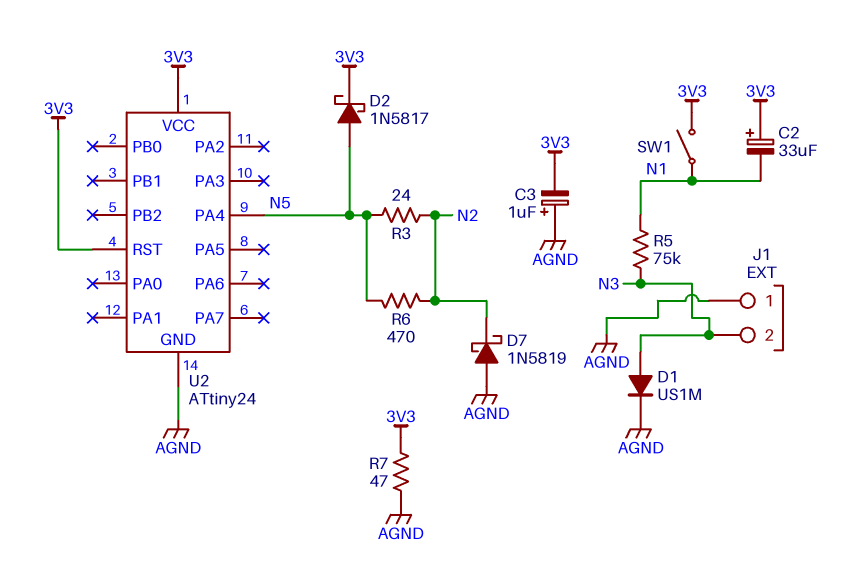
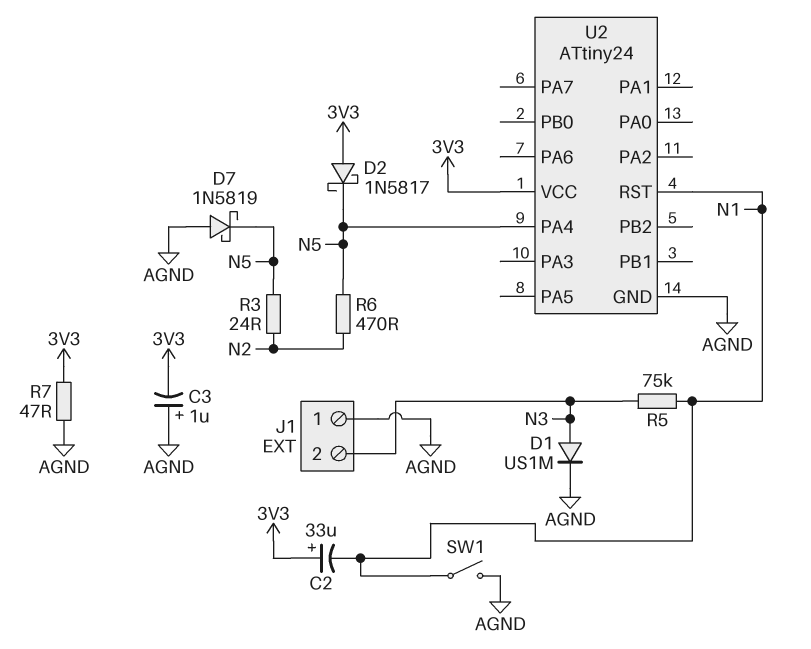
D2: schottky 1N5817 (A N5, K 3V3) -> schottky 1N5817 (A 3V3, K N5)
D7: schottky 1N5819 (A AGND, K N2) -> schottky 1N5819 (A AGND, K N5)
SW1: switch (3V3, N1) -> switch (AGND, N1)
U2 pin RST: 3V3 -> N1

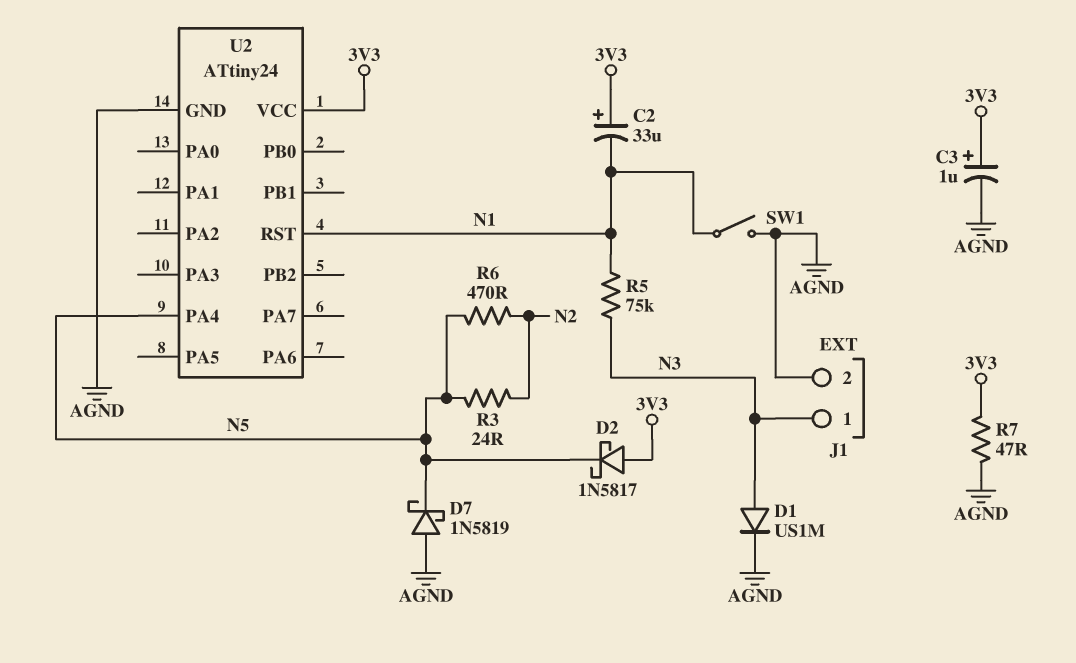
C3: 1uF (plus AGND, minus 3V3) -> 1uF (plus 3V3, minus AGND)
J1 pin 1: AGND -> N3
J1 pin 2: N3 -> AGND

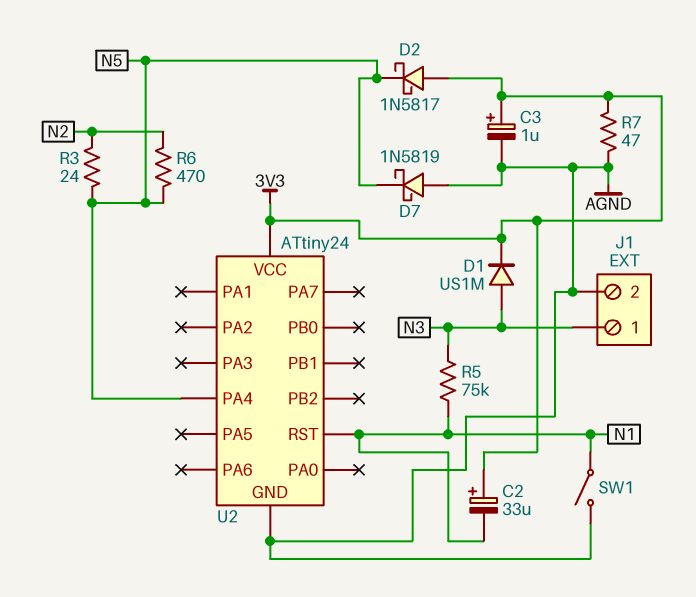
D1: diode US1M (A N3, K AGND) -> diode US1M (A N3, K 3V3)

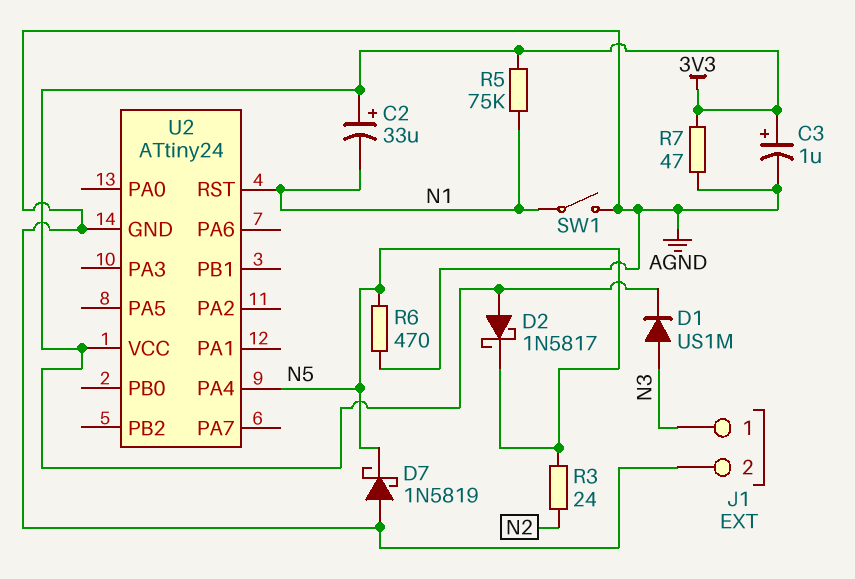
R5: 75k (N1, N3) -> 75k (3V3, N1)
R6: 470 (N2, N5) -> 470 (AGND, N5)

•••••

**ASSIGNMENT**
Go to the line that contains "J1 pin 1: AGND -> N3" and copy exactly from there through the last line of the records above, both included. Omit pictures.

**TASK RESPONSE**
J1 pin 1: AGND -> N3
J1 pin 2: N3 -> AGND

D1: diode US1M (A N3, K AGND) -> diode US1M (A N3, K 3V3)

R5: 75k (N1, N3) -> 75k (3V3, N1)
R6: 470 (N2, N5) -> 470 (AGND, N5)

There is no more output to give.